§ **Assignment**:
Please set down the entries below once more, exactly.
-=-=-=-=-
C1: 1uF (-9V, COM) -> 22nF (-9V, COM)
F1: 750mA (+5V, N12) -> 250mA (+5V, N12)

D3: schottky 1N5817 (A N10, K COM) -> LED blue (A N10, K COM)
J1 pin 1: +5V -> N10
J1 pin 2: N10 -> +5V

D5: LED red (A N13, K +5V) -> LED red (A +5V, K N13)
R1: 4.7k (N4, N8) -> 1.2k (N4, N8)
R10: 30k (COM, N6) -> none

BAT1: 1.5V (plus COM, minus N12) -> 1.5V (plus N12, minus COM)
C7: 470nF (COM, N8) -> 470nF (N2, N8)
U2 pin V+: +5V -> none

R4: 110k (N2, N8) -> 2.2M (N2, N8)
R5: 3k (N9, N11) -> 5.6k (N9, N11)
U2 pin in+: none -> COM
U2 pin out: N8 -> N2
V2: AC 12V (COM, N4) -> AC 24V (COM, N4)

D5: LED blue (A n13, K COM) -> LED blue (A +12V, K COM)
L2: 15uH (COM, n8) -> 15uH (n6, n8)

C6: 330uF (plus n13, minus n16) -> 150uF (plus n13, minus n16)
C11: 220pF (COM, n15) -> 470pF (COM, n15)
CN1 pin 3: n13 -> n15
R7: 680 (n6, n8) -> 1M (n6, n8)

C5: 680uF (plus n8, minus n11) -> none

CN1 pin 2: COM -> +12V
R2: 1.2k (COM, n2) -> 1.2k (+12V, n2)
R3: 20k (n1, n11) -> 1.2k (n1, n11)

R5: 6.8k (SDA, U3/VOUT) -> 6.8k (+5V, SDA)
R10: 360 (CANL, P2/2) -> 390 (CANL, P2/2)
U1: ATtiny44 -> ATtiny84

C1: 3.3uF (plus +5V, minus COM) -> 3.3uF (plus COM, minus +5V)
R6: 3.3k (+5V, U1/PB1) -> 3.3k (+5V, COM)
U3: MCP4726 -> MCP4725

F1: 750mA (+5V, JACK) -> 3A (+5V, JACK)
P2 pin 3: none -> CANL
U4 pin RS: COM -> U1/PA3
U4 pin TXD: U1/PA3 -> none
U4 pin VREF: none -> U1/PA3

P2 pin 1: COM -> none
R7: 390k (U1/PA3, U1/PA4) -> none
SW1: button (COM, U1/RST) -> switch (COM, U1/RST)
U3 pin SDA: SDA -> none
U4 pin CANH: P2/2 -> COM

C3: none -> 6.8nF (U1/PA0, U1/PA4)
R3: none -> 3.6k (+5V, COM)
-=-=-=-=-
§ **Exercise result**:
C1: 1uF (-9V, COM) -> 22nF (-9V, COM)
F1: 750mA (+5V, N12) -> 250mA (+5V, N12)

D3: schottky 1N5817 (A N10, K COM) -> LED blue (A N10, K COM)
J1 pin 1: +5V -> N10
J1 pin 2: N10 -> +5V

D5: LED red (A N13, K +5V) -> LED red (A +5V, K N13)
R1: 4.7k (N4, N8) -> 1.2k (N4, N8)
R10: 30k (COM, N6) -> none

BAT1: 1.5V (plus COM, minus N12) -> 1.5V (plus N12, minus COM)
C7: 470nF (COM, N8) -> 470nF (N2, N8)
U2 pin V+: +5V -> none

R4: 110k (N2, N8) -> 2.2M (N2, N8)
R5: 3k (N9, N11) -> 5.6k (N9, N11)
U2 pin in+: none -> COM
U2 pin out: N8 -> N2
V2: AC 12V (COM, N4) -> AC 24V (COM, N4)

D5: LED blue (A n13, K COM) -> LED blue (A +12V, K COM)
L2: 15uH (COM, n8) -> 15uH (n6, n8)

C6: 330uF (plus n13, minus n16) -> 150uF (plus n13, minus n16)
C11: 220pF (COM, n15) -> 470pF (COM, n15)
CN1 pin 3: n13 -> n15
R7: 680 (n6, n8) -> 1M (n6, n8)

C5: 680uF (plus n8, minus n11) -> none

CN1 pin 2: COM -> +12V
R2: 1.2k (COM, n2) -> 1.2k (+12V, n2)
R3: 20k (n1, n11) -> 1.2k (n1, n11)

R5: 6.8k (SDA, U3/VOUT) -> 6.8k (+5V, SDA)
R10: 360 (CANL, P2/2) -> 390 (CANL, P2/2)
U1: ATtiny44 -> ATtiny84

C1: 3.3uF (plus +5V, minus COM) -> 3.3uF (plus COM, minus +5V)
R6: 3.3k (+5V, U1/PB1) -> 3.3k (+5V, COM)
U3: MCP4726 -> MCP4725

F1: 750mA (+5V, JACK) -> 3A (+5V, JACK)
P2 pin 3: none -> CANL
U4 pin RS: COM -> U1/PA3
U4 pin TXD: U1/PA3 -> none
U4 pin VREF: none -> U1/PA3

P2 pin 1: COM -> none
R7: 390k (U1/PA3, U1/PA4) -> none
SW1: button (COM, U1/RST) -> switch (COM, U1/RST)
U3 pin SDA: SDA -> none
U4 pin CANH: P2/2 -> COM

C3: none -> 6.8nF (U1/PA0, U1/PA4)
R3: none -> 3.6k (+5V, COM)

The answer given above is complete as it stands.